(Object change descriptions)
※ ※ ※
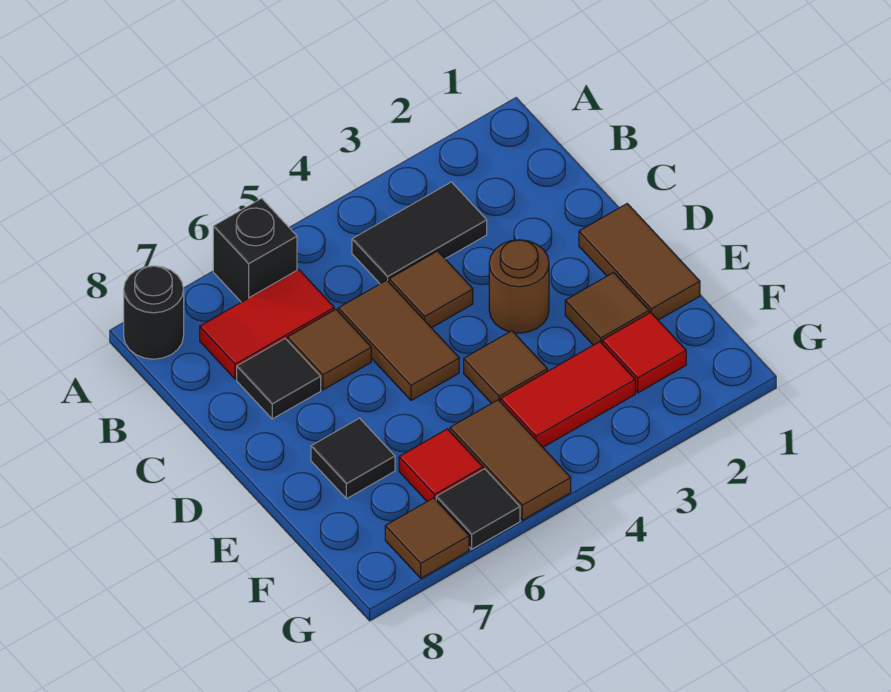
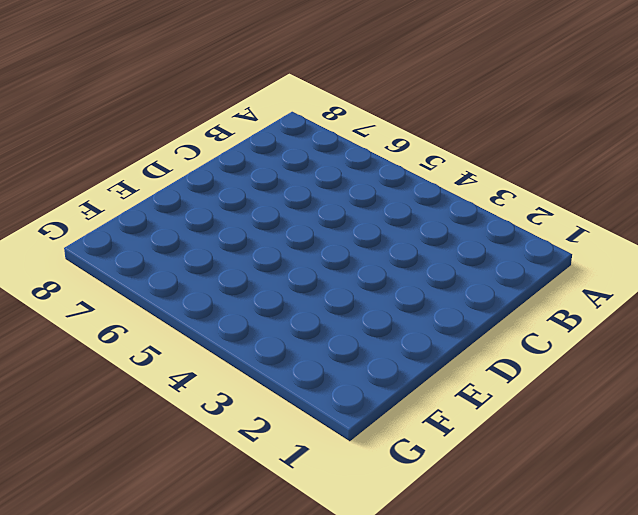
none -> black brick A6 level 1
none -> black round brick A8 level 1
none -> black tile B3:B4 level 1

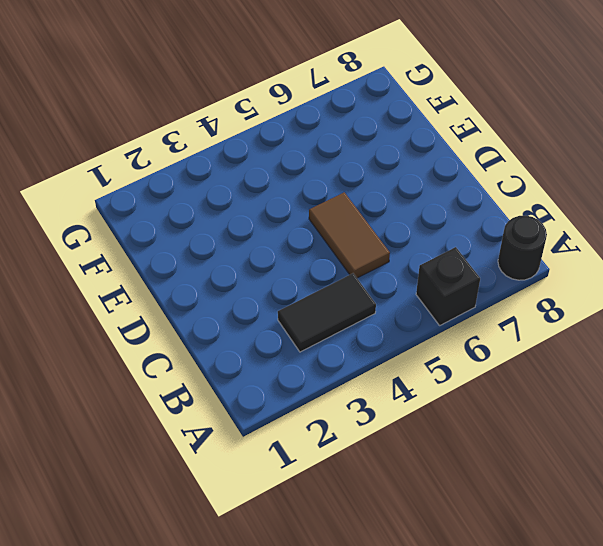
none -> red tile B6:B7 level 1
none -> brown tile C4 level 1
none -> brown tile C6 level 1

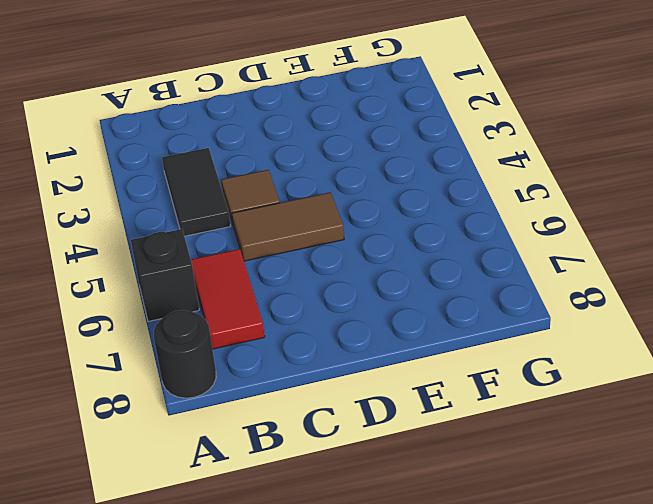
none -> brown tile C6 level 1
none -> black tile C7 level 1
none -> brown tile D1:E1 level 1

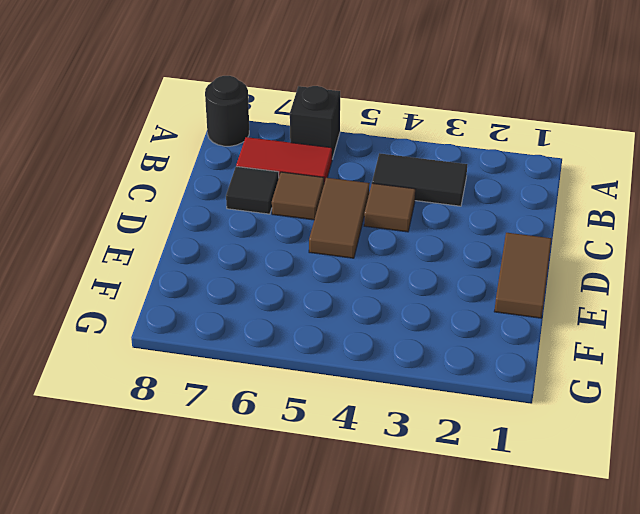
none -> brown round brick D3 level 1
none -> brown tile E2 level 1
none -> brown tile E4 level 1

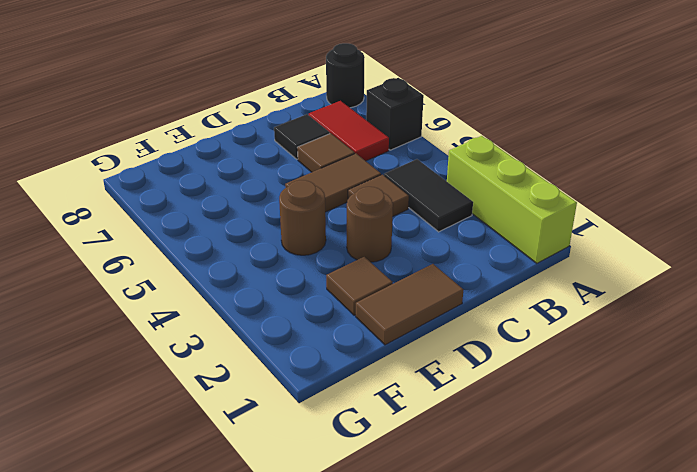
lime brick A1:A3 level 1 -> none
brown round brick E4 level 1 -> brown tile E4 level 1
none -> black tile E7 level 1
none -> red tile F2 level 1
none -> red tile F3:F4 level 1

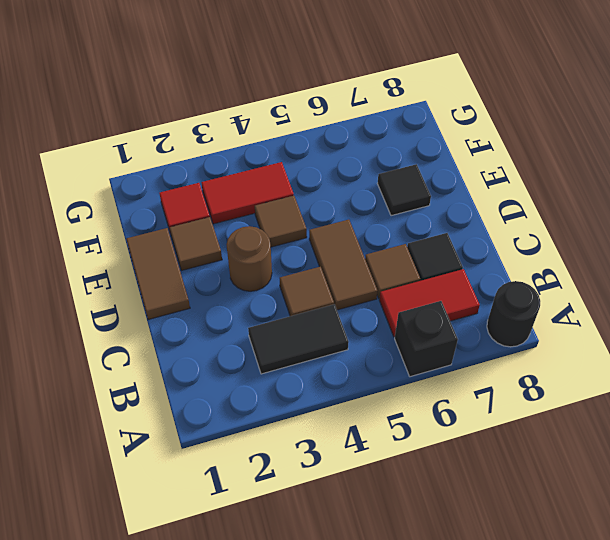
none -> brown tile F5:G5 level 1
none -> red tile F6 level 1
none -> black tile G6 level 1

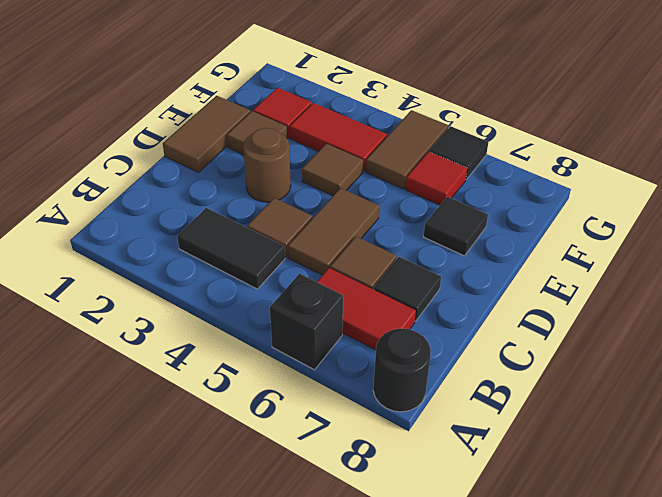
none -> brown tile G7 level 1

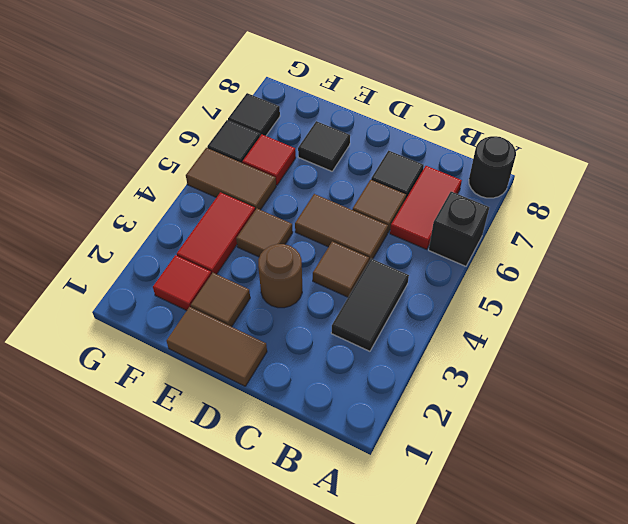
black tile G7 level 1 -> brown tile G7 level 1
※ ※ ※
- What you will do: Your answer must be the full set of entries, set down exactly and without pictures.

- Expected answer:
none -> black brick A6 level 1
none -> black round brick A8 level 1
none -> black tile B3:B4 level 1

none -> red tile B6:B7 level 1
none -> brown tile C4 level 1
none -> brown tile C6 level 1

none -> brown tile C6 level 1
none -> black tile C7 level 1
none -> brown tile D1:E1 level 1

none -> brown round brick D3 level 1
none -> brown tile E2 level 1
none -> brown tile E4 level 1

lime brick A1:A3 level 1 -> none
brown round brick E4 level 1 -> brown tile E4 level 1
none -> black tile E7 level 1
none -> red tile F2 level 1
none -> red tile F3:F4 level 1

none -> brown tile F5:G5 level 1
none -> red tile F6 level 1
none -> black tile G6 level 1

none -> brown tile G7 level 1

black tile G7 level 1 -> brown tile G7 level 1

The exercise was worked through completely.